▸ Work instruction: Take the line containing "(251, 251) = (570, 169): green" as the first and the last line of the records below as the end, and please set down only what lies between them exactly, both ends included.

Collection entries
* * *
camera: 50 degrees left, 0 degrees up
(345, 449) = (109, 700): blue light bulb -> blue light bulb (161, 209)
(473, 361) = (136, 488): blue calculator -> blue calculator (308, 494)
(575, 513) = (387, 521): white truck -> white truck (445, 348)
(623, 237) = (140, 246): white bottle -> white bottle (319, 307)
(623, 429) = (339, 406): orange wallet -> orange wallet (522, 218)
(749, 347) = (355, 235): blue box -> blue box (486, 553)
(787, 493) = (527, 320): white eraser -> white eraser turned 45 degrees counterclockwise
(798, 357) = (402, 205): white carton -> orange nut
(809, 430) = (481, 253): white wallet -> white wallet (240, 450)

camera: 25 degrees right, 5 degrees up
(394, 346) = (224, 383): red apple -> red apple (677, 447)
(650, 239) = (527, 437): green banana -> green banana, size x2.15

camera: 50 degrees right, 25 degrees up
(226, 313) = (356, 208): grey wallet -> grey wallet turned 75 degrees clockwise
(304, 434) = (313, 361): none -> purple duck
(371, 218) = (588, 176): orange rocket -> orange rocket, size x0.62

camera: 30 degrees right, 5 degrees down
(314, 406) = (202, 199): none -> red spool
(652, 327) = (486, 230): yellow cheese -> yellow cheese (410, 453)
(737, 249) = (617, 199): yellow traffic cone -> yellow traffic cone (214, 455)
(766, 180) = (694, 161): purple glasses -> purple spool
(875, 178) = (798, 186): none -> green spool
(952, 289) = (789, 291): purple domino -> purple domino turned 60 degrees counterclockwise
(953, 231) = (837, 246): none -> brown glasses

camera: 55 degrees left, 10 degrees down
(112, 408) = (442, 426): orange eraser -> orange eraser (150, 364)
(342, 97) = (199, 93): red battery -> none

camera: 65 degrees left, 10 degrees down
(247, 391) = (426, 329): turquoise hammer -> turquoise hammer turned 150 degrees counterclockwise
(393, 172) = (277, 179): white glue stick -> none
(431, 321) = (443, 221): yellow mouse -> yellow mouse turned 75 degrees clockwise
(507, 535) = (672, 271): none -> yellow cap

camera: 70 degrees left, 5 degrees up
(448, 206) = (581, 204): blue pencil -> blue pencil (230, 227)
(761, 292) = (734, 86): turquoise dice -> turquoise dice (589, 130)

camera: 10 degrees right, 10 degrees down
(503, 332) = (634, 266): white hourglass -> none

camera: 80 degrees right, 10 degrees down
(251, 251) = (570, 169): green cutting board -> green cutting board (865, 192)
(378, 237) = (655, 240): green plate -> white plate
* * *
▸ Exercise answer:
(251, 251) = (570, 169): green cutting board -> green cutting board (865, 192)
(378, 237) = (655, 240): green plate -> white plate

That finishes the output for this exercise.